**Task instructions:** Each record is to be duplicated exactly, with nothing added.

**Dataset content:**
------------------------

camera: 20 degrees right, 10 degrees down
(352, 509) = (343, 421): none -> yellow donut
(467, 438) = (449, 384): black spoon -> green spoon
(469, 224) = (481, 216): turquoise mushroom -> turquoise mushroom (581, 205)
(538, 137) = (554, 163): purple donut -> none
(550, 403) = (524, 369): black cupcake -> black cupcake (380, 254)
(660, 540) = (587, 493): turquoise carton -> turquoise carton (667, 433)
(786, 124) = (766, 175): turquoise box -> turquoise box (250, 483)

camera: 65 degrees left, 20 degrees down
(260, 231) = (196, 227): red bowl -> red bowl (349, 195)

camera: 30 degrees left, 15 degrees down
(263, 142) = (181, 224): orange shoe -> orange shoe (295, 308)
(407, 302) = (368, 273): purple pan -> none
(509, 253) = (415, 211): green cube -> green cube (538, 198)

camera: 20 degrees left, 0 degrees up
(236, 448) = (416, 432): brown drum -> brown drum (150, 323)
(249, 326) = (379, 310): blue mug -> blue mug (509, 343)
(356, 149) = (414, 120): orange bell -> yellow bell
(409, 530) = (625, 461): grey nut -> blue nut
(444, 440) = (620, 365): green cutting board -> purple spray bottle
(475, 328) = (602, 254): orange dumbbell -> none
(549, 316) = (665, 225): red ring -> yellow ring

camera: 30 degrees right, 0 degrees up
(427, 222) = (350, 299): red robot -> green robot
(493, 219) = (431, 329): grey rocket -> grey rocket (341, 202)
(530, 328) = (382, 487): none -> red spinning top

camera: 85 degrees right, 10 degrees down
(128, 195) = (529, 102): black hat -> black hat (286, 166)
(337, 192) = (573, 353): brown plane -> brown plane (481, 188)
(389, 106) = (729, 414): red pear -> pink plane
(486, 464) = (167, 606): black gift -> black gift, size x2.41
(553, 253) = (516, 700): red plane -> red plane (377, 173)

------------------------

**Answer area:**
camera: 20 degrees right, 10 degrees down
(352, 509) = (343, 421): none -> yellow donut
(467, 438) = (449, 384): black spoon -> green spoon
(469, 224) = (481, 216): turquoise mushroom -> turquoise mushroom (581, 205)
(538, 137) = (554, 163): purple donut -> none
(550, 403) = (524, 369): black cupcake -> black cupcake (380, 254)
(660, 540) = (587, 493): turquoise carton -> turquoise carton (667, 433)
(786, 124) = (766, 175): turquoise box -> turquoise box (250, 483)

camera: 65 degrees left, 20 degrees down
(260, 231) = (196, 227): red bowl -> red bowl (349, 195)

camera: 30 degrees left, 15 degrees down
(263, 142) = (181, 224): orange shoe -> orange shoe (295, 308)
(407, 302) = (368, 273): purple pan -> none
(509, 253) = (415, 211): green cube -> green cube (538, 198)

camera: 20 degrees left, 0 degrees up
(236, 448) = (416, 432): brown drum -> brown drum (150, 323)
(249, 326) = (379, 310): blue mug -> blue mug (509, 343)
(356, 149) = (414, 120): orange bell -> yellow bell
(409, 530) = (625, 461): grey nut -> blue nut
(444, 440) = (620, 365): green cutting board -> purple spray bottle
(475, 328) = (602, 254): orange dumbbell -> none
(549, 316) = (665, 225): red ring -> yellow ring

camera: 30 degrees right, 0 degrees up
(427, 222) = (350, 299): red robot -> green robot
(493, 219) = (431, 329): grey rocket -> grey rocket (341, 202)
(530, 328) = (382, 487): none -> red spinning top

camera: 85 degrees right, 10 degrees down
(128, 195) = (529, 102): black hat -> black hat (286, 166)
(337, 192) = (573, 353): brown plane -> brown plane (481, 188)
(389, 106) = (729, 414): red pear -> pink plane
(486, 464) = (167, 606): black gift -> black gift, size x2.41
(553, 253) = (516, 700): red plane -> red plane (377, 173)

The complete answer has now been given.